:: WORK REQUIRED ::
Only these lines of the data below are wanted: the one with "gray semicircle: (83, 68)", the one with "gray triangle: (140, 61)", and any lines between them, each repeated exactly.

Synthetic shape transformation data
....................
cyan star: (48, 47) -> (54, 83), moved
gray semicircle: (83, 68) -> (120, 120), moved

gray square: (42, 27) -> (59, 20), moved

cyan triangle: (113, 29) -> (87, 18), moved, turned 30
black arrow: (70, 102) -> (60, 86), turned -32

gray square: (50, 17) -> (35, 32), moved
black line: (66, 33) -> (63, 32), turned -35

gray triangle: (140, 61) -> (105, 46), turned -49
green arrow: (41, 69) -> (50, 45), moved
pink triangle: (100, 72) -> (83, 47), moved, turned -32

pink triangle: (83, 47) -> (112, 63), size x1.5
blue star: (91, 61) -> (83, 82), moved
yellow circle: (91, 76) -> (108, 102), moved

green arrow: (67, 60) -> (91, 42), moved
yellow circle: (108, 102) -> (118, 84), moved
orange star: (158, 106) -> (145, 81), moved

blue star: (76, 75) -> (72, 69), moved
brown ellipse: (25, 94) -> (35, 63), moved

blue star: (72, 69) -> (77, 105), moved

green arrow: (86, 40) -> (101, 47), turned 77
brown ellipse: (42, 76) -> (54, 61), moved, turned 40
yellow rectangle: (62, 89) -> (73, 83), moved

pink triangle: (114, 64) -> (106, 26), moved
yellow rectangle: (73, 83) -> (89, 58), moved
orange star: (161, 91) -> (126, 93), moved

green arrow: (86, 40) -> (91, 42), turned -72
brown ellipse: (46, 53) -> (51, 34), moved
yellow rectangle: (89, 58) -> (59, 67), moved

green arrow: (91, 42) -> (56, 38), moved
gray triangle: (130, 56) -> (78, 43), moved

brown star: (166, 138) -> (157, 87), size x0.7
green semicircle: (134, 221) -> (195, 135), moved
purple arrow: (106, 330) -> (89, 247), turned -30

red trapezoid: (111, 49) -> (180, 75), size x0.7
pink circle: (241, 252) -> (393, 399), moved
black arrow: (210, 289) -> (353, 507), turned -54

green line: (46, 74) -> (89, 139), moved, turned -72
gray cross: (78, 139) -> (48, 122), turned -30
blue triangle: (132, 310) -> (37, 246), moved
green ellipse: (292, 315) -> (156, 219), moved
....................
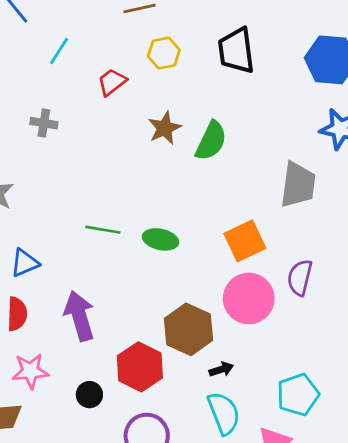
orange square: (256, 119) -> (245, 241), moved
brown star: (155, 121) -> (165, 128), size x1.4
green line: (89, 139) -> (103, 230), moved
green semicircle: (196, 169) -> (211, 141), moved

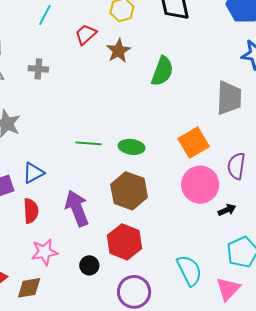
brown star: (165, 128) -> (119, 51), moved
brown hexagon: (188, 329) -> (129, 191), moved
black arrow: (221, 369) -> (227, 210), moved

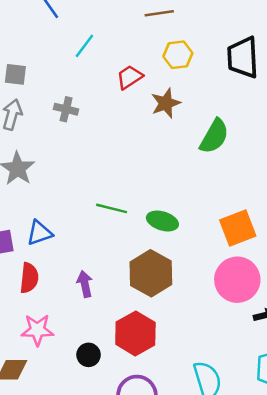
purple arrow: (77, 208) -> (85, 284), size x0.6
....................
:: TASK SOLUTION ::
gray semicircle: (83, 68) -> (120, 120), moved

gray square: (42, 27) -> (59, 20), moved

cyan triangle: (113, 29) -> (87, 18), moved, turned 30
black arrow: (70, 102) -> (60, 86), turned -32

gray square: (50, 17) -> (35, 32), moved
black line: (66, 33) -> (63, 32), turned -35

gray triangle: (140, 61) -> (105, 46), turned -49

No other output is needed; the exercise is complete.